▶ _EXERCISE REQUIREMENTS_
Only the records, repeated exactly, should make up the response.

▶ _STORED DATA_
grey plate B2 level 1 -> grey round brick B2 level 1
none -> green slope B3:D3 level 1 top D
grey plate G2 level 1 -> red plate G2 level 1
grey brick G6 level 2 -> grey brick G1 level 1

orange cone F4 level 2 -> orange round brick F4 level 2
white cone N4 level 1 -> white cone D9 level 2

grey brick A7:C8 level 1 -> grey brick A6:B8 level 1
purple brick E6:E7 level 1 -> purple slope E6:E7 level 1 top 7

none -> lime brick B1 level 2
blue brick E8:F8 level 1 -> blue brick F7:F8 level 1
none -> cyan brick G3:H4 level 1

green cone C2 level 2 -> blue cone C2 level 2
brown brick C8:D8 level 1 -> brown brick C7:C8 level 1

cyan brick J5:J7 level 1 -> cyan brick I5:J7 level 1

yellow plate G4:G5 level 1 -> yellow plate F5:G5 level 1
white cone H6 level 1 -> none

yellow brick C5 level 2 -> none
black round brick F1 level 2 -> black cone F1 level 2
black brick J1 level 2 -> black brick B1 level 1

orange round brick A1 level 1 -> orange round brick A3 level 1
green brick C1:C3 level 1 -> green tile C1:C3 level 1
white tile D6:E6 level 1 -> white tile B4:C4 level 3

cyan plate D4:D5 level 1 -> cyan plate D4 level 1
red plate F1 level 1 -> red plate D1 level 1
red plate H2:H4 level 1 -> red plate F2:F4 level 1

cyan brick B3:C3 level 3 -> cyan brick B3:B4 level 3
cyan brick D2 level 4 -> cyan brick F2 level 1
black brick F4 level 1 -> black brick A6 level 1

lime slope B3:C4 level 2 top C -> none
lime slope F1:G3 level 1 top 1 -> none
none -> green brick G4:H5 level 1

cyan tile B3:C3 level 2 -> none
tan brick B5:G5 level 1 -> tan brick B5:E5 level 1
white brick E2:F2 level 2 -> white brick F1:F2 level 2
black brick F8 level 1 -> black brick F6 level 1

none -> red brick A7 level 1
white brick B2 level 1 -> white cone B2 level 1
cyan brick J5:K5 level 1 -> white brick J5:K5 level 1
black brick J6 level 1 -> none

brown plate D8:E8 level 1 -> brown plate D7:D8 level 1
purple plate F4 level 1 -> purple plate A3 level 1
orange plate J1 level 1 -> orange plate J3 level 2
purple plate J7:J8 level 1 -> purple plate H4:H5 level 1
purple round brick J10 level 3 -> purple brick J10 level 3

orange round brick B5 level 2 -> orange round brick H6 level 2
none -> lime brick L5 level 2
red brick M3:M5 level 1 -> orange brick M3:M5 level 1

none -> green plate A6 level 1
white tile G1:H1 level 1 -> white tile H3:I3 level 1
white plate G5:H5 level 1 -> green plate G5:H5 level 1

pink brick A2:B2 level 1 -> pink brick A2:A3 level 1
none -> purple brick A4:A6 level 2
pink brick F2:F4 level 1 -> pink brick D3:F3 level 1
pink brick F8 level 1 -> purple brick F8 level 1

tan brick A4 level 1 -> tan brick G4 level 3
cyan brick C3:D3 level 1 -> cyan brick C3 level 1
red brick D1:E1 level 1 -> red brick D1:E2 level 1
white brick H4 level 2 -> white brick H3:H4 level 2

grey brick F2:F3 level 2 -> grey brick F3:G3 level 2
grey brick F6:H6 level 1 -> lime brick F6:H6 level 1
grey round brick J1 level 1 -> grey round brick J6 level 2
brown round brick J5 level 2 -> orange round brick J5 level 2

▶ _OUTPUT FOR THIS TASK_
grey plate B2 level 1 -> grey round brick B2 level 1
none -> green slope B3:D3 level 1 top D
grey plate G2 level 1 -> red plate G2 level 1
grey brick G6 level 2 -> grey brick G1 level 1

orange cone F4 level 2 -> orange round brick F4 level 2
white cone N4 level 1 -> white cone D9 level 2

grey brick A7:C8 level 1 -> grey brick A6:B8 level 1
purple brick E6:E7 level 1 -> purple slope E6:E7 level 1 top 7

none -> lime brick B1 level 2
blue brick E8:F8 level 1 -> blue brick F7:F8 level 1
none -> cyan brick G3:H4 level 1

green cone C2 level 2 -> blue cone C2 level 2
brown brick C8:D8 level 1 -> brown brick C7:C8 level 1

cyan brick J5:J7 level 1 -> cyan brick I5:J7 level 1

yellow plate G4:G5 level 1 -> yellow plate F5:G5 level 1
white cone H6 level 1 -> none

yellow brick C5 level 2 -> none
black round brick F1 level 2 -> black cone F1 level 2
black brick J1 level 2 -> black brick B1 level 1

orange round brick A1 level 1 -> orange round brick A3 level 1
green brick C1:C3 level 1 -> green tile C1:C3 level 1
white tile D6:E6 level 1 -> white tile B4:C4 level 3

cyan plate D4:D5 level 1 -> cyan plate D4 level 1
red plate F1 level 1 -> red plate D1 level 1
red plate H2:H4 level 1 -> red plate F2:F4 level 1

cyan brick B3:C3 level 3 -> cyan brick B3:B4 level 3
cyan brick D2 level 4 -> cyan brick F2 level 1
black brick F4 level 1 -> black brick A6 level 1

lime slope B3:C4 level 2 top C -> none
lime slope F1:G3 level 1 top 1 -> none
none -> green brick G4:H5 level 1

cyan tile B3:C3 level 2 -> none
tan brick B5:G5 level 1 -> tan brick B5:E5 level 1
white brick E2:F2 level 2 -> white brick F1:F2 level 2
black brick F8 level 1 -> black brick F6 level 1

none -> red brick A7 level 1
white brick B2 level 1 -> white cone B2 level 1
cyan brick J5:K5 level 1 -> white brick J5:K5 level 1
black brick J6 level 1 -> none

brown plate D8:E8 level 1 -> brown plate D7:D8 level 1
purple plate F4 level 1 -> purple plate A3 level 1
orange plate J1 level 1 -> orange plate J3 level 2
purple plate J7:J8 level 1 -> purple plate H4:H5 level 1
purple round brick J10 level 3 -> purple brick J10 level 3

orange round brick B5 level 2 -> orange round brick H6 level 2
none -> lime brick L5 level 2
red brick M3:M5 level 1 -> orange brick M3:M5 level 1

none -> green plate A6 level 1
white tile G1:H1 level 1 -> white tile H3:I3 level 1
white plate G5:H5 level 1 -> green plate G5:H5 level 1

pink brick A2:B2 level 1 -> pink brick A2:A3 level 1
none -> purple brick A4:A6 level 2
pink brick F2:F4 level 1 -> pink brick D3:F3 level 1
pink brick F8 level 1 -> purple brick F8 level 1

tan brick A4 level 1 -> tan brick G4 level 3
cyan brick C3:D3 level 1 -> cyan brick C3 level 1
red brick D1:E1 level 1 -> red brick D1:E2 level 1
white brick H4 level 2 -> white brick H3:H4 level 2

grey brick F2:F3 level 2 -> grey brick F3:G3 level 2
grey brick F6:H6 level 1 -> lime brick F6:H6 level 1
grey round brick J1 level 1 -> grey round brick J6 level 2
brown round brick J5 level 2 -> orange round brick J5 level 2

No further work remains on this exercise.